DATASET ENTRIES -
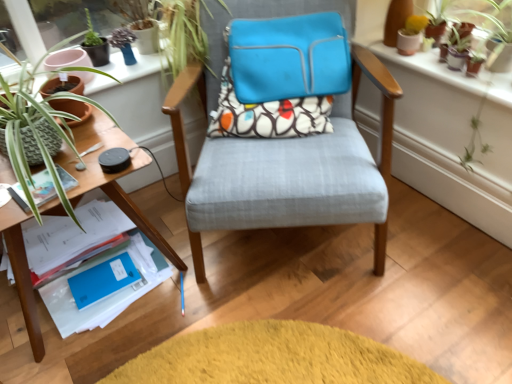
Question: From a real-world perspective, is textured fabric chair at center, marked as the second chair in a back-to-front arrangement, on matte blue laptop case at center, which appears as the 2th chair when viewed from the front?

Choices:
 (A) yes
 (B) no

Answer: (B)

Question: Is textured fabric chair at center, marked as the 1th chair in a front-to-back arrangement, facing towards matte blue laptop case at center, which appears as the 2th chair when viewed from the front?

Choices:
 (A) no
 (B) yes

Answer: (A)

Question: Is textured fabric chair at center, marked as the 1th chair in a front-to-back arrangement, not inside matte blue laptop case at center, which appears as the 2th chair when viewed from the front?

Choices:
 (A) yes
 (B) no

Answer: (A)

Question: Is textured fabric chair at center, marked as the 1th chair in a front-to-back arrangement, thinner than matte blue laptop case at center, which appears as the 1th chair when viewed from the back?

Choices:
 (A) no
 (B) yes

Answer: (A)

Question: Are textured fabric chair at center, marked as the 1th chair in a front-to-back arrangement, and matte blue laptop case at center, which appears as the 1th chair when viewed from the back, making contact?

Choices:
 (A) no
 (B) yes

Answer: (A)

Question: Does textured fabric chair at center, marked as the second chair in a back-to-front arrangement, have a lesser height compared to matte blue laptop case at center, which appears as the 2th chair when viewed from the front?

Choices:
 (A) no
 (B) yes

Answer: (A)

Question: Can you confirm if patterned fabric pillow at center is taller than blue matte paper at lower left, arranged as the first paperback book when ordered from the bottom?

Choices:
 (A) no
 (B) yes

Answer: (B)

Question: Are patterned fabric pillow at center and blue matte paper at lower left, arranged as the first paperback book when ordered from the bottom, making contact?

Choices:
 (A) no
 (B) yes

Answer: (A)

Question: Does patterned fabric pillow at center have a lesser width compared to blue matte paper at lower left, arranged as the first paperback book when ordered from the bottom?

Choices:
 (A) no
 (B) yes

Answer: (A)

Question: Does patterned fabric pillow at center appear on the right side of blue matte paper at lower left, the second paperback book viewed from the front?

Choices:
 (A) no
 (B) yes

Answer: (B)

Question: From the image's perspective, is patterned fabric pillow at center on top of blue matte paper at lower left, the second paperback book viewed from the front?

Choices:
 (A) no
 (B) yes

Answer: (B)

Question: From a real-world perspective, is patterned fabric pillow at center on blue matte paper at lower left, arranged as the first paperback book when ordered from the bottom?

Choices:
 (A) no
 (B) yes

Answer: (B)

Question: From a real-world perspective, is blue matte paper at lower left, marked as the second paperback book in a top-to-bottom arrangement, over terracotta clay pots at upper right?

Choices:
 (A) yes
 (B) no

Answer: (B)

WHAT YOU HAVE TO DO -
Copy all of the rows above word for word, leaving out the pictures.

OUTPUT -
Question: From a real-world perspective, is textured fabric chair at center, marked as the second chair in a back-to-front arrangement, on matte blue laptop case at center, which appears as the 2th chair when viewed from the front?

Choices:
 (A) yes
 (B) no

Answer: (B)

Question: Is textured fabric chair at center, marked as the 1th chair in a front-to-back arrangement, facing towards matte blue laptop case at center, which appears as the 2th chair when viewed from the front?

Choices:
 (A) no
 (B) yes

Answer: (A)

Question: Is textured fabric chair at center, marked as the 1th chair in a front-to-back arrangement, not inside matte blue laptop case at center, which appears as the 2th chair when viewed from the front?

Choices:
 (A) yes
 (B) no

Answer: (A)

Question: Is textured fabric chair at center, marked as the 1th chair in a front-to-back arrangement, thinner than matte blue laptop case at center, which appears as the 1th chair when viewed from the back?

Choices:
 (A) no
 (B) yes

Answer: (A)

Question: Are textured fabric chair at center, marked as the 1th chair in a front-to-back arrangement, and matte blue laptop case at center, which appears as the 1th chair when viewed from the back, making contact?

Choices:
 (A) no
 (B) yes

Answer: (A)

Question: Does textured fabric chair at center, marked as the second chair in a back-to-front arrangement, have a lesser height compared to matte blue laptop case at center, which appears as the 2th chair when viewed from the front?

Choices:
 (A) no
 (B) yes

Answer: (A)

Question: Can you confirm if patterned fabric pillow at center is taller than blue matte paper at lower left, arranged as the first paperback book when ordered from the bottom?

Choices:
 (A) no
 (B) yes

Answer: (B)

Question: Are patterned fabric pillow at center and blue matte paper at lower left, arranged as the first paperback book when ordered from the bottom, making contact?

Choices:
 (A) no
 (B) yes

Answer: (A)

Question: Does patterned fabric pillow at center have a lesser width compared to blue matte paper at lower left, arranged as the first paperback book when ordered from the bottom?

Choices:
 (A) no
 (B) yes

Answer: (A)

Question: Does patterned fabric pillow at center appear on the right side of blue matte paper at lower left, the second paperback book viewed from the front?

Choices:
 (A) no
 (B) yes

Answer: (B)

Question: From the image's perspective, is patterned fabric pillow at center on top of blue matte paper at lower left, the second paperback book viewed from the front?

Choices:
 (A) no
 (B) yes

Answer: (B)

Question: From a real-world perspective, is patterned fabric pillow at center on blue matte paper at lower left, arranged as the first paperback book when ordered from the bottom?

Choices:
 (A) no
 (B) yes

Answer: (B)

Question: From a real-world perspective, is blue matte paper at lower left, marked as the second paperback book in a top-to-bottom arrangement, over terracotta clay pots at upper right?

Choices:
 (A) yes
 (B) no

Answer: (B)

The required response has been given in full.